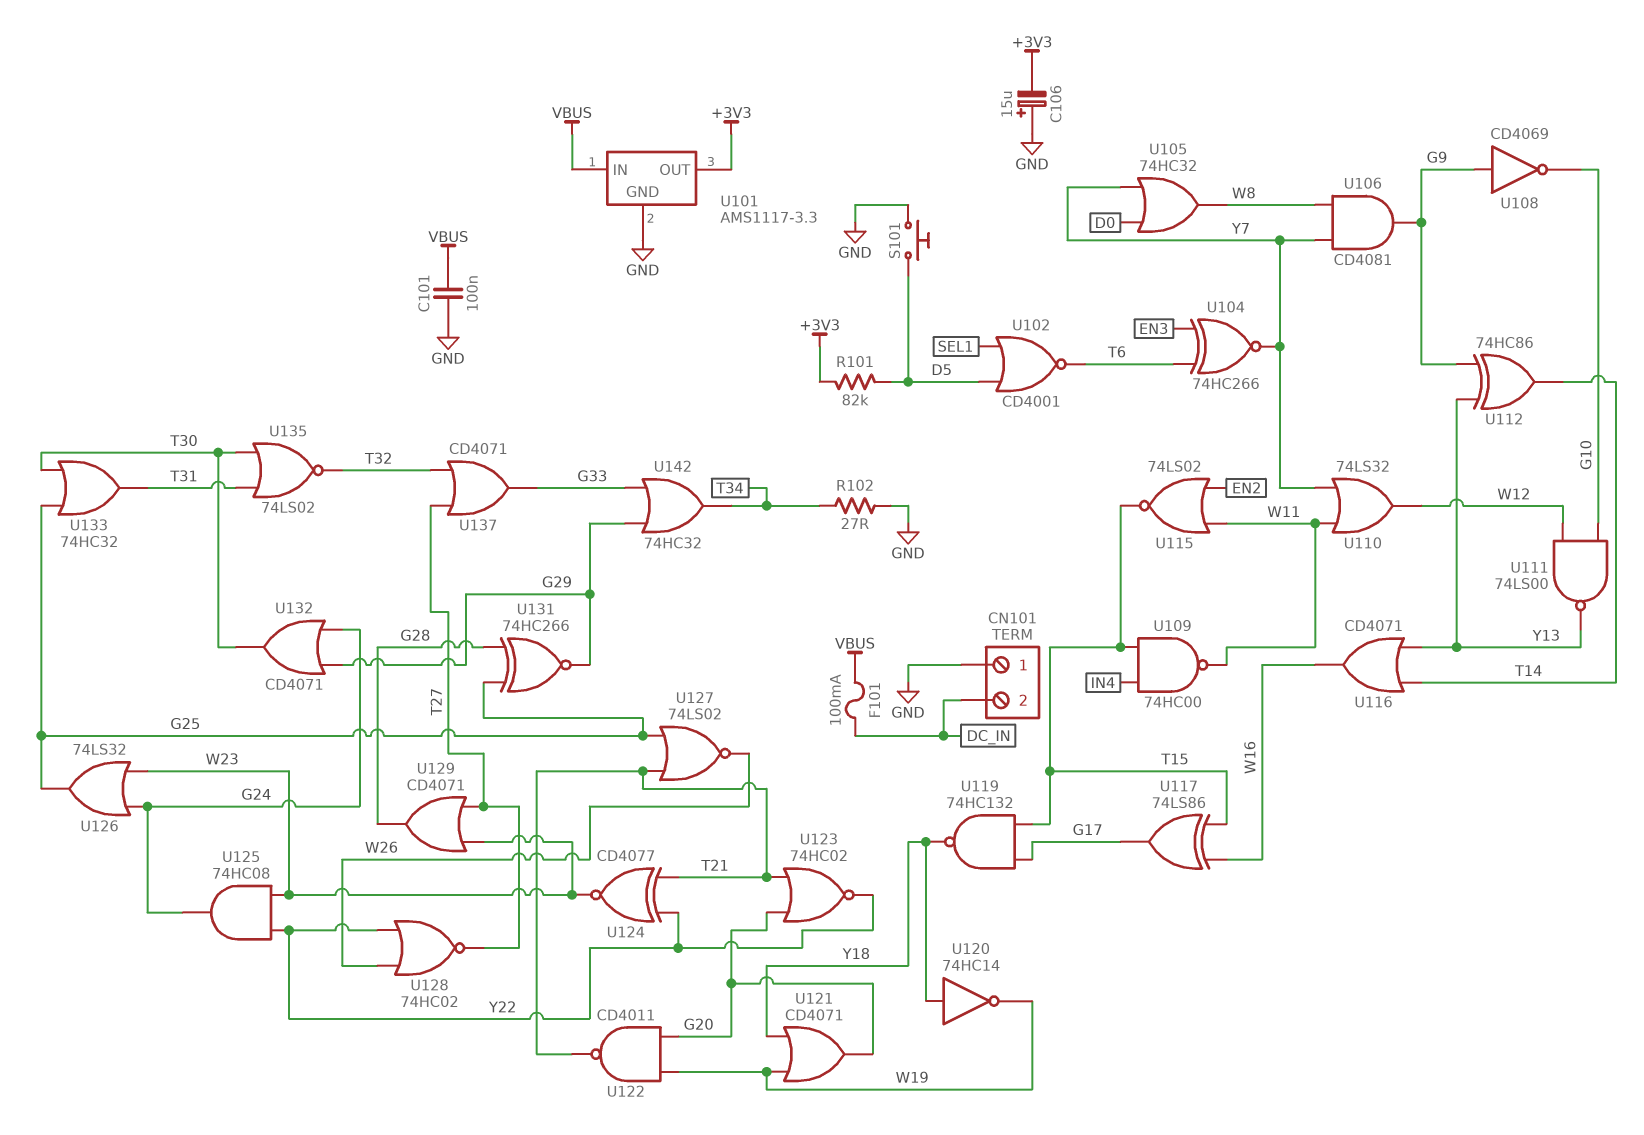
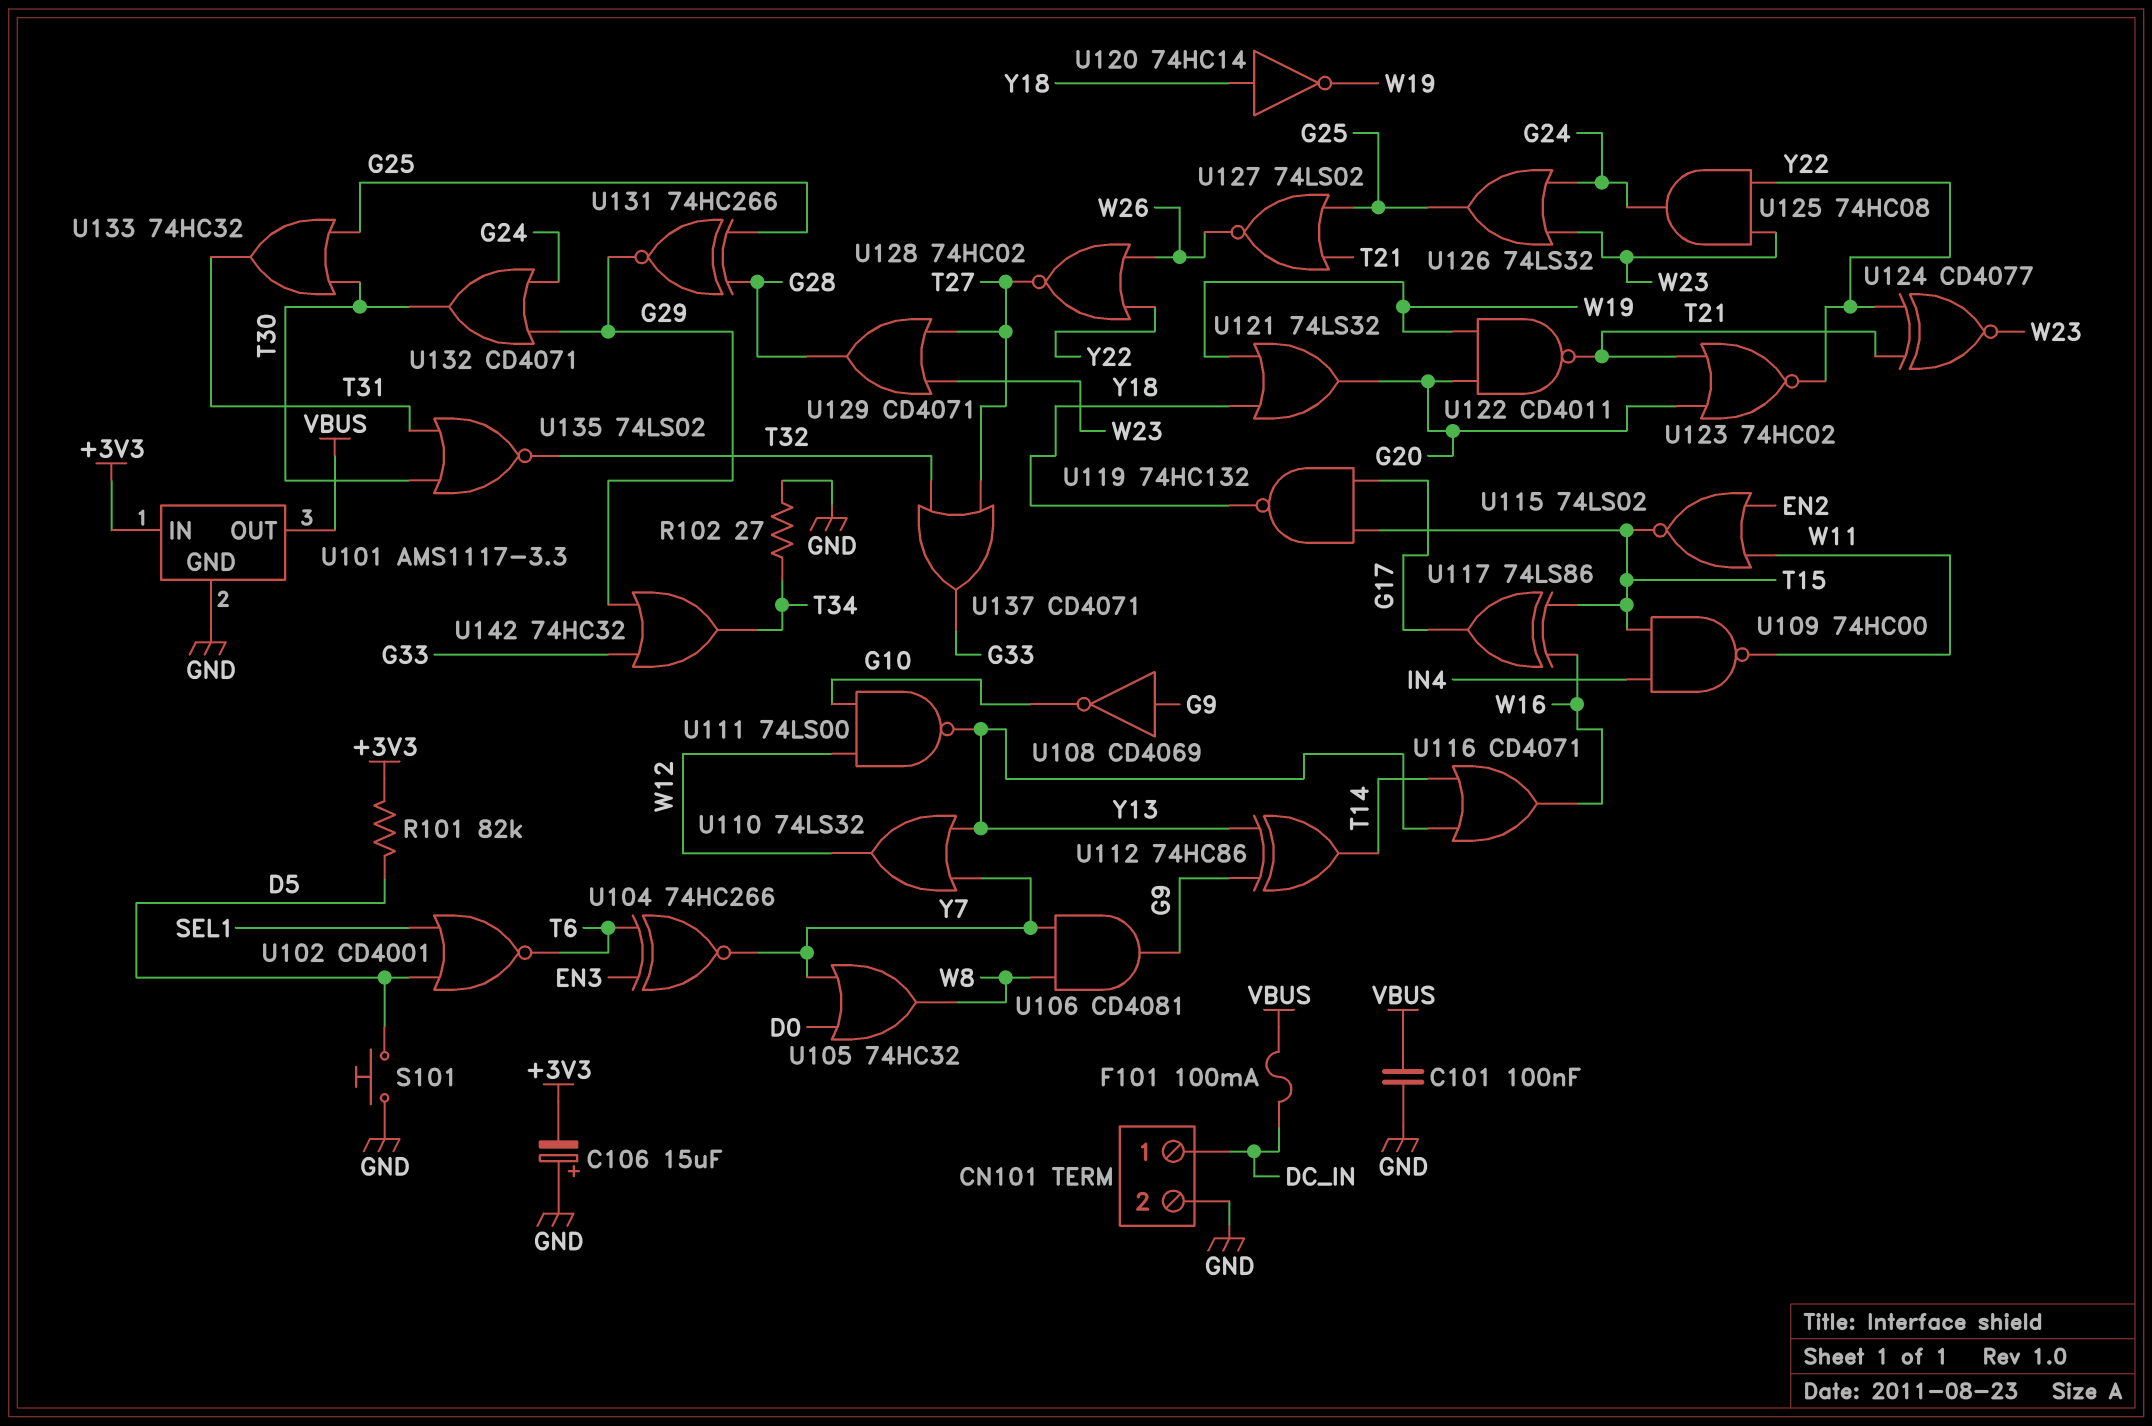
CN101 pin 1: GND -> DC_IN
CN101 pin 2: DC_IN -> GND
U101 pin IN: VBUS -> +3V3
U101 pin OUT: +3V3 -> VBUS
U110: OR 74LS32 (in W11, in Y7, out W12) -> OR 74LS32 (in Y7, in Y13, out W12)
U121: OR CD4071 (in W19, in Y18, out G20) -> OR 74LS32 (in W19, in Y18, out G20)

# Requirement:
Please give the number of lines with "VBUS" in the entries above, and write no other text.

# Exercise answer:
2